## [Problem requirements]
Copy every item below line for line, keeping each word, number and mark unchanged.

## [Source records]

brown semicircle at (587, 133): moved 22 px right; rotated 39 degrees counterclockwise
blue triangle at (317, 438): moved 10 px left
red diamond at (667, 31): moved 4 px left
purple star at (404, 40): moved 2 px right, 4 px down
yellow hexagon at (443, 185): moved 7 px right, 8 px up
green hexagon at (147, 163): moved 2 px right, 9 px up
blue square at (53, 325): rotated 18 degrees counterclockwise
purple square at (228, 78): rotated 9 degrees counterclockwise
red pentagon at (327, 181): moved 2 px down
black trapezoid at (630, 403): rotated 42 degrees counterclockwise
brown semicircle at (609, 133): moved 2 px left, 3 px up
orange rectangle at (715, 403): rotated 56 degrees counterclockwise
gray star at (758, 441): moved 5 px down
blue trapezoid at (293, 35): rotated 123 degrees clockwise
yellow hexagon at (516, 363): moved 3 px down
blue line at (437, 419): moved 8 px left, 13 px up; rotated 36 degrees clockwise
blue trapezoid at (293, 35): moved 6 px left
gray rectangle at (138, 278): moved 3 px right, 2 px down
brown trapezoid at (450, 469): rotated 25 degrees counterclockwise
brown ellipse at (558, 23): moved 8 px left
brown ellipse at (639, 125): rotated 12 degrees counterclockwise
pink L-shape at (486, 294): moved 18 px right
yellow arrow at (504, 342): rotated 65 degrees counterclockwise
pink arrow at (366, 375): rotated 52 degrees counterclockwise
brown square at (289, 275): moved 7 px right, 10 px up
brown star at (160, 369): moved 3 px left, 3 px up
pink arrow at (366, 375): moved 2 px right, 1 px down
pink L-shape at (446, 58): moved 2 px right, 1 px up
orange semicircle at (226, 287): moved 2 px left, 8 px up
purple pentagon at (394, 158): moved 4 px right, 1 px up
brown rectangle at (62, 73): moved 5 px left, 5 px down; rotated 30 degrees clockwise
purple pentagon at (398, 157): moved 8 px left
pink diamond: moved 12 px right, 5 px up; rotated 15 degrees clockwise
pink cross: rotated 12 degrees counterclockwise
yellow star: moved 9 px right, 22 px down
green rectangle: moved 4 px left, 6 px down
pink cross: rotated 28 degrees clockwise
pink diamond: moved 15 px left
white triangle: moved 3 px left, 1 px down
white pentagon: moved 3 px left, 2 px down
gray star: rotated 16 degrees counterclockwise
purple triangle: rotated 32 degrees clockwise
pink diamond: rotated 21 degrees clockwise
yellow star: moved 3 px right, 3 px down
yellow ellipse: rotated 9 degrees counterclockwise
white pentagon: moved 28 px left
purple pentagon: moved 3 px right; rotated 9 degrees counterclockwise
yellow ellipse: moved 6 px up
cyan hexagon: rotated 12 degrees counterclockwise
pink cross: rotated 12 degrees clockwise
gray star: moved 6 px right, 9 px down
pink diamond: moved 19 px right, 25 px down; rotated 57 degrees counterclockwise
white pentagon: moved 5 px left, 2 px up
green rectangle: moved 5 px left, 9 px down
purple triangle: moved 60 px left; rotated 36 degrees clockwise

## [Final result]
brown semicircle at (587, 133): moved 22 px right; rotated 39 degrees counterclockwise
blue triangle at (317, 438): moved 10 px left
red diamond at (667, 31): moved 4 px left
purple star at (404, 40): moved 2 px right, 4 px down
yellow hexagon at (443, 185): moved 7 px right, 8 px up
green hexagon at (147, 163): moved 2 px right, 9 px up
blue square at (53, 325): rotated 18 degrees counterclockwise
purple square at (228, 78): rotated 9 degrees counterclockwise
red pentagon at (327, 181): moved 2 px down
black trapezoid at (630, 403): rotated 42 degrees counterclockwise
brown semicircle at (609, 133): moved 2 px left, 3 px up
orange rectangle at (715, 403): rotated 56 degrees counterclockwise
gray star at (758, 441): moved 5 px down
blue trapezoid at (293, 35): rotated 123 degrees clockwise
yellow hexagon at (516, 363): moved 3 px down
blue line at (437, 419): moved 8 px left, 13 px up; rotated 36 degrees clockwise
blue trapezoid at (293, 35): moved 6 px left
gray rectangle at (138, 278): moved 3 px right, 2 px down
brown trapezoid at (450, 469): rotated 25 degrees counterclockwise
brown ellipse at (558, 23): moved 8 px left
brown ellipse at (639, 125): rotated 12 degrees counterclockwise
pink L-shape at (486, 294): moved 18 px right
yellow arrow at (504, 342): rotated 65 degrees counterclockwise
pink arrow at (366, 375): rotated 52 degrees counterclockwise
brown square at (289, 275): moved 7 px right, 10 px up
brown star at (160, 369): moved 3 px left, 3 px up
pink arrow at (366, 375): moved 2 px right, 1 px down
pink L-shape at (446, 58): moved 2 px right, 1 px up
orange semicircle at (226, 287): moved 2 px left, 8 px up
purple pentagon at (394, 158): moved 4 px right, 1 px up
brown rectangle at (62, 73): moved 5 px left, 5 px down; rotated 30 degrees clockwise
purple pentagon at (398, 157): moved 8 px left
pink diamond: moved 12 px right, 5 px up; rotated 15 degrees clockwise
pink cross: rotated 12 degrees counterclockwise
yellow star: moved 9 px right, 22 px down
green rectangle: moved 4 px left, 6 px down
pink cross: rotated 28 degrees clockwise
pink diamond: moved 15 px left
white triangle: moved 3 px left, 1 px down
white pentagon: moved 3 px left, 2 px down
gray star: rotated 16 degrees counterclockwise
purple triangle: rotated 32 degrees clockwise
pink diamond: rotated 21 degrees clockwise
yellow star: moved 3 px right, 3 px down
yellow ellipse: rotated 9 degrees counterclockwise
white pentagon: moved 28 px left
purple pentagon: moved 3 px right; rotated 9 degrees counterclockwise
yellow ellipse: moved 6 px up
cyan hexagon: rotated 12 degrees counterclockwise
pink cross: rotated 12 degrees clockwise
gray star: moved 6 px right, 9 px down
pink diamond: moved 19 px right, 25 px down; rotated 57 degrees counterclockwise
white pentagon: moved 5 px left, 2 px up
green rectangle: moved 5 px left, 9 px down
purple triangle: moved 60 px left; rotated 36 degrees clockwise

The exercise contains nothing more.